YOUR OBJECTIVE: For this exercise, repeat the listing below from its first line through the line containing "(243, 187) = (335, 148): black", exactly as written.

DATA TO EXAMINE:
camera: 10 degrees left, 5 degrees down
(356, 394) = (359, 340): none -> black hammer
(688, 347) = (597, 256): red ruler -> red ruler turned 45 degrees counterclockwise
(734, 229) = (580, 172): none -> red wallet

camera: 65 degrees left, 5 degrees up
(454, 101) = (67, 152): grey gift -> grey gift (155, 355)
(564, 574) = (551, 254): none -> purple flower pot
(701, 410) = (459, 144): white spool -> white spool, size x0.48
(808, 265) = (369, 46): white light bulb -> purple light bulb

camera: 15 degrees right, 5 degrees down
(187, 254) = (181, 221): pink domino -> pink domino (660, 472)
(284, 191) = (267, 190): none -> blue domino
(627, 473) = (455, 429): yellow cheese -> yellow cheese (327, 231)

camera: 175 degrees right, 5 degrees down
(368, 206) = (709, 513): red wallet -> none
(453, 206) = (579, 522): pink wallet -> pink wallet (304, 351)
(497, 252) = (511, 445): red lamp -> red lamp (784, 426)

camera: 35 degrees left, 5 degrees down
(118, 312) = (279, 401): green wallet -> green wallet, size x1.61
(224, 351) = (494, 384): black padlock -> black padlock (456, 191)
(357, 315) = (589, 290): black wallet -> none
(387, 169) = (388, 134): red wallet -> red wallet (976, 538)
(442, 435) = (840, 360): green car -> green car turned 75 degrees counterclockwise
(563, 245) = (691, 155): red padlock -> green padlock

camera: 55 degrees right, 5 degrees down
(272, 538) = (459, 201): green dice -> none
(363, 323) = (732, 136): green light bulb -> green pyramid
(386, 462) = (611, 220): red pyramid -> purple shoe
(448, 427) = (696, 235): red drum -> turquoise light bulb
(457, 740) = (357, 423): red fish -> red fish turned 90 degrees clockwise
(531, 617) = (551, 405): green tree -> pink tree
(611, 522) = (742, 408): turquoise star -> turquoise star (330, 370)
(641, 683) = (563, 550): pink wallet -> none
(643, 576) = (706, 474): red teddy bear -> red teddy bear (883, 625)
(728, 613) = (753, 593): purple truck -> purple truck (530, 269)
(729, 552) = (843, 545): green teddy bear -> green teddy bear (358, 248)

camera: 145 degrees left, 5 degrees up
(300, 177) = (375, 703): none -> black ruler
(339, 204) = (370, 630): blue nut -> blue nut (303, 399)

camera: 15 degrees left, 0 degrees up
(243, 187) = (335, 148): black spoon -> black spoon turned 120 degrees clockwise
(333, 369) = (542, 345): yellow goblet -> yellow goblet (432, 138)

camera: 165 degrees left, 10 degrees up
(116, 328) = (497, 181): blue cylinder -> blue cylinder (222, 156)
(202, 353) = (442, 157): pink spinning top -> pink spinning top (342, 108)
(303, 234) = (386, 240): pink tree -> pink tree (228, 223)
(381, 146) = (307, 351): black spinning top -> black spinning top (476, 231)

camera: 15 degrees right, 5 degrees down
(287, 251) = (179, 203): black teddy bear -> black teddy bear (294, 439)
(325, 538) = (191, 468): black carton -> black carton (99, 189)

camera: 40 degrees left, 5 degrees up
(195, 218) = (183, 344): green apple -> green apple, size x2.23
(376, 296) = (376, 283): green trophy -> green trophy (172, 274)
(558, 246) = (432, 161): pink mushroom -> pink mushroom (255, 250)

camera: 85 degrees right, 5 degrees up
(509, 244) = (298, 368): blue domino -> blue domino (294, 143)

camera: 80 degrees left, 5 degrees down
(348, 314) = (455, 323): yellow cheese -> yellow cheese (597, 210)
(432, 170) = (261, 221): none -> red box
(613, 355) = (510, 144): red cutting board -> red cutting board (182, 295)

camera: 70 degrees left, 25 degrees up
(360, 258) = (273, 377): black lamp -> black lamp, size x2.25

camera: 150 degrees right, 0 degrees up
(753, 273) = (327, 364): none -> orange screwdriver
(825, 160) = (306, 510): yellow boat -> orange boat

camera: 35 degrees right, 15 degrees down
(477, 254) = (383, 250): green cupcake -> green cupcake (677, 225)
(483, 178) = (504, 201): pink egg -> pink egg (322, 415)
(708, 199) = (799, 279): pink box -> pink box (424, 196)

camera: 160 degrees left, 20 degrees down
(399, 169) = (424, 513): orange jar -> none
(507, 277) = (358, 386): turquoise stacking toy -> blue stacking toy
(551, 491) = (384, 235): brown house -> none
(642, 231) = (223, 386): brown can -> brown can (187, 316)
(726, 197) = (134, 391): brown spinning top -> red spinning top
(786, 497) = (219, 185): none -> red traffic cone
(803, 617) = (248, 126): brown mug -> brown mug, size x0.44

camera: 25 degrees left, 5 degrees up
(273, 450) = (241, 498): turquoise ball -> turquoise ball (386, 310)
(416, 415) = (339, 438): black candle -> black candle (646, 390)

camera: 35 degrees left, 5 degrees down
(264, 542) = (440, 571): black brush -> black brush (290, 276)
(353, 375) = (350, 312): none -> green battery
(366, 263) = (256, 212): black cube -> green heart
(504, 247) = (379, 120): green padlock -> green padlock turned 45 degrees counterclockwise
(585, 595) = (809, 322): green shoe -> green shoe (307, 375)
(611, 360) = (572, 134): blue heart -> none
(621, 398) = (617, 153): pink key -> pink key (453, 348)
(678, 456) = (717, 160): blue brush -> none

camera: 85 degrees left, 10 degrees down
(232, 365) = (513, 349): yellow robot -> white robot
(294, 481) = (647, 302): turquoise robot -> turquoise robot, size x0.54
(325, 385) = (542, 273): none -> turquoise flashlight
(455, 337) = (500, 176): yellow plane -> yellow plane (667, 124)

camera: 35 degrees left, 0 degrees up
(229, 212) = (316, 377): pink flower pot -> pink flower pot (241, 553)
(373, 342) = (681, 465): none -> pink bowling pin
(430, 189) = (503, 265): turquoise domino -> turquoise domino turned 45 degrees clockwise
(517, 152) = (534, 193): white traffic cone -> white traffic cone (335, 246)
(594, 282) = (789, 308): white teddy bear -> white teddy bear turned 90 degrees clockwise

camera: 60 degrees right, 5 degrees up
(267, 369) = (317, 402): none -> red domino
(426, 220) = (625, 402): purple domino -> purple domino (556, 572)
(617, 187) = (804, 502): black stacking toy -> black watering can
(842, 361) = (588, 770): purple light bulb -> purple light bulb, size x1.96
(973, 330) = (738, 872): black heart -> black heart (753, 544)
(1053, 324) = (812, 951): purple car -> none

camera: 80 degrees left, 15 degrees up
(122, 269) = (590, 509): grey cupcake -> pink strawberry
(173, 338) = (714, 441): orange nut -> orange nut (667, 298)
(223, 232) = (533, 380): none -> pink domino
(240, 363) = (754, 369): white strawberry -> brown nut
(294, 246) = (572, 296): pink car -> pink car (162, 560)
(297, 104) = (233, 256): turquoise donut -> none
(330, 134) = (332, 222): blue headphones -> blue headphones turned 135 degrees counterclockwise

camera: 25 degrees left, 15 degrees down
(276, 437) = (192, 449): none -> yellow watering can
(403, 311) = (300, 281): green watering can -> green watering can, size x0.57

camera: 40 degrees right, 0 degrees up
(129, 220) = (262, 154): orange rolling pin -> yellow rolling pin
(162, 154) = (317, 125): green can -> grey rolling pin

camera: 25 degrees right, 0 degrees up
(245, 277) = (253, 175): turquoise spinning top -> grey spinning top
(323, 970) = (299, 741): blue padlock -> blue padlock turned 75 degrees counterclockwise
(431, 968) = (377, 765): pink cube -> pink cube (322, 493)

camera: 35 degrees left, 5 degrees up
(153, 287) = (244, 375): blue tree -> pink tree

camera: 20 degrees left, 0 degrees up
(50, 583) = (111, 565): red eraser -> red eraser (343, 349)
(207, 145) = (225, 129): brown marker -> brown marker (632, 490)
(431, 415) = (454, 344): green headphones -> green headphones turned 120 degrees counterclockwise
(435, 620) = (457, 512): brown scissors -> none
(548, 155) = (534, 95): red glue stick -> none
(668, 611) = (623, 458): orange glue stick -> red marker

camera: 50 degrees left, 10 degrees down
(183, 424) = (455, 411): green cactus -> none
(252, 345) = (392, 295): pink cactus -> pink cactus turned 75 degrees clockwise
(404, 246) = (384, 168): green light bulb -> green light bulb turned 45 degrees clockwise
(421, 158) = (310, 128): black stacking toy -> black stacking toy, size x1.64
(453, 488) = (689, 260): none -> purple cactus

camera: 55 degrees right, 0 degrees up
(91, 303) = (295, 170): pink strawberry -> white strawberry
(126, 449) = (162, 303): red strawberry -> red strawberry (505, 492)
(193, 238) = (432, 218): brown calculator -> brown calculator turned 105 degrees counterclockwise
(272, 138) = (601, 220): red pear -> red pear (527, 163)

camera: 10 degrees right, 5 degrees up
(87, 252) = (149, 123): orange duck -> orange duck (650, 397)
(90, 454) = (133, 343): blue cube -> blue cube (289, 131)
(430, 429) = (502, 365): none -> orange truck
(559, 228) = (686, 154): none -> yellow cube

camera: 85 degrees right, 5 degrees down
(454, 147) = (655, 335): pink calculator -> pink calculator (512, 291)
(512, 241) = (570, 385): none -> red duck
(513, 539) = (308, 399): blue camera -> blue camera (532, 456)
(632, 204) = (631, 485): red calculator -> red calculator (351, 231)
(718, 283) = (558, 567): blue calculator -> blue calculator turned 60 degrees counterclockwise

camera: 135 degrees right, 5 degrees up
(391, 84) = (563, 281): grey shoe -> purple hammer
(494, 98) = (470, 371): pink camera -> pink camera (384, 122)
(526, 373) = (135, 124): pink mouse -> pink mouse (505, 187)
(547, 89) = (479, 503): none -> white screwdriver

RESULT BELOW:
camera: 10 degrees left, 5 degrees down
(356, 394) = (359, 340): none -> black hammer
(688, 347) = (597, 256): red ruler -> red ruler turned 45 degrees counterclockwise
(734, 229) = (580, 172): none -> red wallet

camera: 65 degrees left, 5 degrees up
(454, 101) = (67, 152): grey gift -> grey gift (155, 355)
(564, 574) = (551, 254): none -> purple flower pot
(701, 410) = (459, 144): white spool -> white spool, size x0.48
(808, 265) = (369, 46): white light bulb -> purple light bulb

camera: 15 degrees right, 5 degrees down
(187, 254) = (181, 221): pink domino -> pink domino (660, 472)
(284, 191) = (267, 190): none -> blue domino
(627, 473) = (455, 429): yellow cheese -> yellow cheese (327, 231)

camera: 175 degrees right, 5 degrees down
(368, 206) = (709, 513): red wallet -> none
(453, 206) = (579, 522): pink wallet -> pink wallet (304, 351)
(497, 252) = (511, 445): red lamp -> red lamp (784, 426)

camera: 35 degrees left, 5 degrees down
(118, 312) = (279, 401): green wallet -> green wallet, size x1.61
(224, 351) = (494, 384): black padlock -> black padlock (456, 191)
(357, 315) = (589, 290): black wallet -> none
(387, 169) = (388, 134): red wallet -> red wallet (976, 538)
(442, 435) = (840, 360): green car -> green car turned 75 degrees counterclockwise
(563, 245) = (691, 155): red padlock -> green padlock

camera: 55 degrees right, 5 degrees down
(272, 538) = (459, 201): green dice -> none
(363, 323) = (732, 136): green light bulb -> green pyramid
(386, 462) = (611, 220): red pyramid -> purple shoe
(448, 427) = (696, 235): red drum -> turquoise light bulb
(457, 740) = (357, 423): red fish -> red fish turned 90 degrees clockwise
(531, 617) = (551, 405): green tree -> pink tree
(611, 522) = (742, 408): turquoise star -> turquoise star (330, 370)
(641, 683) = (563, 550): pink wallet -> none
(643, 576) = (706, 474): red teddy bear -> red teddy bear (883, 625)
(728, 613) = (753, 593): purple truck -> purple truck (530, 269)
(729, 552) = (843, 545): green teddy bear -> green teddy bear (358, 248)

camera: 145 degrees left, 5 degrees up
(300, 177) = (375, 703): none -> black ruler
(339, 204) = (370, 630): blue nut -> blue nut (303, 399)

camera: 15 degrees left, 0 degrees up
(243, 187) = (335, 148): black spoon -> black spoon turned 120 degrees clockwise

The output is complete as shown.